== TASK OBJECTIVE ==
Starting with the first line, transcribe the material exactly through to the last.
━━━━━━
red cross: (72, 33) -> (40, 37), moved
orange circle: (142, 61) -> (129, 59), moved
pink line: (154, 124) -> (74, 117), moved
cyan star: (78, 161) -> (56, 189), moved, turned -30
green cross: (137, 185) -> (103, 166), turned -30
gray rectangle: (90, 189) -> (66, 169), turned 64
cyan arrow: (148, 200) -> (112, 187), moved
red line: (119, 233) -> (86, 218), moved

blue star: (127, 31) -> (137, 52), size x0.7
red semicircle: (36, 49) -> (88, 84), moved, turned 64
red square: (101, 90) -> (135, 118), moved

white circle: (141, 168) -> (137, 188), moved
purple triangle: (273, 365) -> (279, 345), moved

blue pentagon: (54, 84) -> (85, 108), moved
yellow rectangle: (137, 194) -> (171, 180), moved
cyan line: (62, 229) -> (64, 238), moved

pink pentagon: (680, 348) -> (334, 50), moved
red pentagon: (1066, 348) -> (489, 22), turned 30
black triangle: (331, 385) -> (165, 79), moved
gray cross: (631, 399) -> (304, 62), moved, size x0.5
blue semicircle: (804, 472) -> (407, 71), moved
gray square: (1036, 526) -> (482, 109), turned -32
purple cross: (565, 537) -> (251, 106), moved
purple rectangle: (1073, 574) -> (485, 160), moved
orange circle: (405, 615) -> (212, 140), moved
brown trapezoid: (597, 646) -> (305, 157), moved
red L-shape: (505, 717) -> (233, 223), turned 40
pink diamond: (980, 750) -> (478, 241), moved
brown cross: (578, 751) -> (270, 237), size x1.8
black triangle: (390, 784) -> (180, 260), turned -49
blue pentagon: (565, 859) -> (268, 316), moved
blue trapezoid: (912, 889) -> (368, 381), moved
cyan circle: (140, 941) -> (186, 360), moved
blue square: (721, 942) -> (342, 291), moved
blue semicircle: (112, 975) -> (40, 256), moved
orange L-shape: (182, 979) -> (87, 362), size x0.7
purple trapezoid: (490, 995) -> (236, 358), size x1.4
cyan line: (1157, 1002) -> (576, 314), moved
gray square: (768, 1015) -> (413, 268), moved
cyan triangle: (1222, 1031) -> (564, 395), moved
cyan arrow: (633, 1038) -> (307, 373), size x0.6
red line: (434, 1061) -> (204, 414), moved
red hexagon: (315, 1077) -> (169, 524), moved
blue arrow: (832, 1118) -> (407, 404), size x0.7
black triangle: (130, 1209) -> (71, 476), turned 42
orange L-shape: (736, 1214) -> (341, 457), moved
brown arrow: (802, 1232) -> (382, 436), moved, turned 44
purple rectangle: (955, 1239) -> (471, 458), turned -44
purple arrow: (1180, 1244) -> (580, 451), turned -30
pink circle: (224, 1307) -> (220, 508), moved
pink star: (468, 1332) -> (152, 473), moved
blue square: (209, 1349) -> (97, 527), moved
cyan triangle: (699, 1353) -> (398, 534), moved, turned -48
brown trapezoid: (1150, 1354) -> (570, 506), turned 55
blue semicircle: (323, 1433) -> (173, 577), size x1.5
━━━━━━
== THE COMPLETED TASK ==
red cross: (72, 33) -> (40, 37), moved
orange circle: (142, 61) -> (129, 59), moved
pink line: (154, 124) -> (74, 117), moved
cyan star: (78, 161) -> (56, 189), moved, turned -30
green cross: (137, 185) -> (103, 166), turned -30
gray rectangle: (90, 189) -> (66, 169), turned 64
cyan arrow: (148, 200) -> (112, 187), moved
red line: (119, 233) -> (86, 218), moved

blue star: (127, 31) -> (137, 52), size x0.7
red semicircle: (36, 49) -> (88, 84), moved, turned 64
red square: (101, 90) -> (135, 118), moved

white circle: (141, 168) -> (137, 188), moved
purple triangle: (273, 365) -> (279, 345), moved

blue pentagon: (54, 84) -> (85, 108), moved
yellow rectangle: (137, 194) -> (171, 180), moved
cyan line: (62, 229) -> (64, 238), moved

pink pentagon: (680, 348) -> (334, 50), moved
red pentagon: (1066, 348) -> (489, 22), turned 30
black triangle: (331, 385) -> (165, 79), moved
gray cross: (631, 399) -> (304, 62), moved, size x0.5
blue semicircle: (804, 472) -> (407, 71), moved
gray square: (1036, 526) -> (482, 109), turned -32
purple cross: (565, 537) -> (251, 106), moved
purple rectangle: (1073, 574) -> (485, 160), moved
orange circle: (405, 615) -> (212, 140), moved
brown trapezoid: (597, 646) -> (305, 157), moved
red L-shape: (505, 717) -> (233, 223), turned 40
pink diamond: (980, 750) -> (478, 241), moved
brown cross: (578, 751) -> (270, 237), size x1.8
black triangle: (390, 784) -> (180, 260), turned -49
blue pentagon: (565, 859) -> (268, 316), moved
blue trapezoid: (912, 889) -> (368, 381), moved
cyan circle: (140, 941) -> (186, 360), moved
blue square: (721, 942) -> (342, 291), moved
blue semicircle: (112, 975) -> (40, 256), moved
orange L-shape: (182, 979) -> (87, 362), size x0.7
purple trapezoid: (490, 995) -> (236, 358), size x1.4
cyan line: (1157, 1002) -> (576, 314), moved
gray square: (768, 1015) -> (413, 268), moved
cyan triangle: (1222, 1031) -> (564, 395), moved
cyan arrow: (633, 1038) -> (307, 373), size x0.6
red line: (434, 1061) -> (204, 414), moved
red hexagon: (315, 1077) -> (169, 524), moved
blue arrow: (832, 1118) -> (407, 404), size x0.7
black triangle: (130, 1209) -> (71, 476), turned 42
orange L-shape: (736, 1214) -> (341, 457), moved
brown arrow: (802, 1232) -> (382, 436), moved, turned 44
purple rectangle: (955, 1239) -> (471, 458), turned -44
purple arrow: (1180, 1244) -> (580, 451), turned -30
pink circle: (224, 1307) -> (220, 508), moved
pink star: (468, 1332) -> (152, 473), moved
blue square: (209, 1349) -> (97, 527), moved
cyan triangle: (699, 1353) -> (398, 534), moved, turned -48
brown trapezoid: (1150, 1354) -> (570, 506), turned 55
blue semicircle: (323, 1433) -> (173, 577), size x1.5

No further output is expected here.